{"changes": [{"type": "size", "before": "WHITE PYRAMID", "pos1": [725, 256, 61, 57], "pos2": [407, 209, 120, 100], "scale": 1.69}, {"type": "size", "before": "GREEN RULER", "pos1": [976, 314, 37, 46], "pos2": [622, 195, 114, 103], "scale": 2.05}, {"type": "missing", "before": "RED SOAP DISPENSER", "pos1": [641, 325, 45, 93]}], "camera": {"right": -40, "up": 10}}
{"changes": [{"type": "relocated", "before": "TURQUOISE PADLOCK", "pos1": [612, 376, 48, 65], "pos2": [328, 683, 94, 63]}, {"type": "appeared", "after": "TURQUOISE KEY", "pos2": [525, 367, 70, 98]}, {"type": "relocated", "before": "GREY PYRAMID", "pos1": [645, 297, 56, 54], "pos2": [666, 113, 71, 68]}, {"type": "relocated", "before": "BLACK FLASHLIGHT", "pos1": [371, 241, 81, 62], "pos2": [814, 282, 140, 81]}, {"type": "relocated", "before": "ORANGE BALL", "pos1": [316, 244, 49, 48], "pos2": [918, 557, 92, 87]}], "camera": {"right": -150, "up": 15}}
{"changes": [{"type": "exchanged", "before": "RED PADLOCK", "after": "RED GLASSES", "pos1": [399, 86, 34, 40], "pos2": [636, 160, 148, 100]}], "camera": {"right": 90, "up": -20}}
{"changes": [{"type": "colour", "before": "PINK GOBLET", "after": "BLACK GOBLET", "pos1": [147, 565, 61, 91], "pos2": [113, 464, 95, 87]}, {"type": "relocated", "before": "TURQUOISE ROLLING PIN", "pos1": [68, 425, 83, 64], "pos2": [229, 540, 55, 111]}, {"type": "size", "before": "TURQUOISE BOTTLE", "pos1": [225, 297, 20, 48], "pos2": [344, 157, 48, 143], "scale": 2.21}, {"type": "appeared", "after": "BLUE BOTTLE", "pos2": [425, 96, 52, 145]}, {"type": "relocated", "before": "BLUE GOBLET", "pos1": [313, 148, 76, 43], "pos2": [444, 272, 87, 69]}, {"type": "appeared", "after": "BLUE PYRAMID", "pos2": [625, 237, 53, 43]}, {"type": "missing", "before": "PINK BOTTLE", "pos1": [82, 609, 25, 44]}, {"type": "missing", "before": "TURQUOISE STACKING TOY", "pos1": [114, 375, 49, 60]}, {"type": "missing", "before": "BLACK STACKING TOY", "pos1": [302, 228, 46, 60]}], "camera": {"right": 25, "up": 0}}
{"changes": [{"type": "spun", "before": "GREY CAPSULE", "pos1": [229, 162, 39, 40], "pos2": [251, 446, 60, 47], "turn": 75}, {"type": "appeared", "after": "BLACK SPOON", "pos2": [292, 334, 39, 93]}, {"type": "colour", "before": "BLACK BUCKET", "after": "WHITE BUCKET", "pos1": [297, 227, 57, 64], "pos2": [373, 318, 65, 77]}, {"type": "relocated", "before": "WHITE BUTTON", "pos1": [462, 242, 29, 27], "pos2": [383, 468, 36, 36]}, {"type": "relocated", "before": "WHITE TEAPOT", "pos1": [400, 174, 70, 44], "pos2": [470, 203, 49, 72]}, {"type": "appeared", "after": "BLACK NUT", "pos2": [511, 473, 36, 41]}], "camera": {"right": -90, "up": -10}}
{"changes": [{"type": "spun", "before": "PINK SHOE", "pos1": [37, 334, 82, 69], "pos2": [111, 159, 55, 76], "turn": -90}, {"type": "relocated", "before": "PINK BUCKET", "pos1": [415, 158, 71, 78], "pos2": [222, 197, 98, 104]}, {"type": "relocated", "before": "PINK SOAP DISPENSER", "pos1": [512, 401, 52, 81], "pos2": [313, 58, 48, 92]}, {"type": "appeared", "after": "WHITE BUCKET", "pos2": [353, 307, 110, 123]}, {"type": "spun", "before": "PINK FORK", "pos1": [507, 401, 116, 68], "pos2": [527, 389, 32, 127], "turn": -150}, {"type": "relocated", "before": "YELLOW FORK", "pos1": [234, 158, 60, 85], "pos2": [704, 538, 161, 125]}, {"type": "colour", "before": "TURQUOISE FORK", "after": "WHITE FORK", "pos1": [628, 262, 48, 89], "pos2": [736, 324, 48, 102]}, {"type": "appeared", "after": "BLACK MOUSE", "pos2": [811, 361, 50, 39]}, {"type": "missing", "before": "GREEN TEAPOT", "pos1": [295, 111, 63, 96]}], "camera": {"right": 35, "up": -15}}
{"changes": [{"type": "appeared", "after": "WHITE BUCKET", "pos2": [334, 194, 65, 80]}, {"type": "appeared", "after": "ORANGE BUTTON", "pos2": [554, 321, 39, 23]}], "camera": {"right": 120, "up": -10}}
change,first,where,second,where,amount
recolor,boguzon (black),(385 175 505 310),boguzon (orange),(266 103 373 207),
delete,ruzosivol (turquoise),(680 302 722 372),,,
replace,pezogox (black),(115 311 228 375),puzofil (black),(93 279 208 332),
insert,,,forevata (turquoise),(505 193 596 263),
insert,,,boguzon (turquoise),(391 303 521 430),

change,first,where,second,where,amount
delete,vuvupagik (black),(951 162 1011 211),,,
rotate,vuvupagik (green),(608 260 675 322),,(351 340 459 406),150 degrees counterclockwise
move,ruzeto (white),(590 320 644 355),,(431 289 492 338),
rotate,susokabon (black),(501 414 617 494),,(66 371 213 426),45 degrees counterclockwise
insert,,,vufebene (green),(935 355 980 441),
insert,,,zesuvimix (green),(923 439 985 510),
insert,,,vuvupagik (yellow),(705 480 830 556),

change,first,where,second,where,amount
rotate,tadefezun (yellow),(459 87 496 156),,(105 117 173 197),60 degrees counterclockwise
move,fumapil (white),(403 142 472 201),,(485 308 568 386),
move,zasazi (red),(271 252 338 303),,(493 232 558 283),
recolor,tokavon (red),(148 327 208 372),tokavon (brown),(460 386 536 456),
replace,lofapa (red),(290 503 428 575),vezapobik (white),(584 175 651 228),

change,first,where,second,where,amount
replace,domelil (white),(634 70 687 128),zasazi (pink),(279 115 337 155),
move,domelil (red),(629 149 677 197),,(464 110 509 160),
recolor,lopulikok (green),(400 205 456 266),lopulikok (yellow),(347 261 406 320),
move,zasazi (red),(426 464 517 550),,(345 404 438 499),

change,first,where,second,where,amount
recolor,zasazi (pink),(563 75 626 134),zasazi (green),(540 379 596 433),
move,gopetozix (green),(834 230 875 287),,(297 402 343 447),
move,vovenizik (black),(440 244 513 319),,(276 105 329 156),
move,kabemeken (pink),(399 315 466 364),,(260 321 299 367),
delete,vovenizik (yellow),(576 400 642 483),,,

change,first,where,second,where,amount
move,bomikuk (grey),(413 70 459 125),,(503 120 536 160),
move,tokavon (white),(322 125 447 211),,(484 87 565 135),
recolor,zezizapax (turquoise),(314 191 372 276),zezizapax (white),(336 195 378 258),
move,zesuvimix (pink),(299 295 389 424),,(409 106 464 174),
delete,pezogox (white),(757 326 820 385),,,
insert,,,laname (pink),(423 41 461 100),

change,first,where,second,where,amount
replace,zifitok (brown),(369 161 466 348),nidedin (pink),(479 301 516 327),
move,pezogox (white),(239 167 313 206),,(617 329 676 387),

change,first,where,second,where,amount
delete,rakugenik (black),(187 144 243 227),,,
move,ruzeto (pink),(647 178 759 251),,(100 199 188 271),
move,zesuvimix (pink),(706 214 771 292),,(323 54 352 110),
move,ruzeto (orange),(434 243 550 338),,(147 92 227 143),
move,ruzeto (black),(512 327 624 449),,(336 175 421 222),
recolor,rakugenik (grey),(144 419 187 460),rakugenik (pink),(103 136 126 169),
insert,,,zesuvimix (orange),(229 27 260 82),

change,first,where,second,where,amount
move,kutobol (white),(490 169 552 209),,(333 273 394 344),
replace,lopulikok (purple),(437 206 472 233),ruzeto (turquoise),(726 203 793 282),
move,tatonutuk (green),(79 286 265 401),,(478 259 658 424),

---

Problem
Every line above from the line with "delete,ruzosivol (turquoise),(680 302" to the line with "insert,,,forevata (turquoise),(505 193", inclusive, must be returned exactly; no other line belongs in the reply.

Answer
delete,ruzosivol (turquoise),(680 302 722 372),,,
replace,pezogox (black),(115 311 228 375),puzofil (black),(93 279 208 332),
insert,,,forevata (turquoise),(505 193 596 263),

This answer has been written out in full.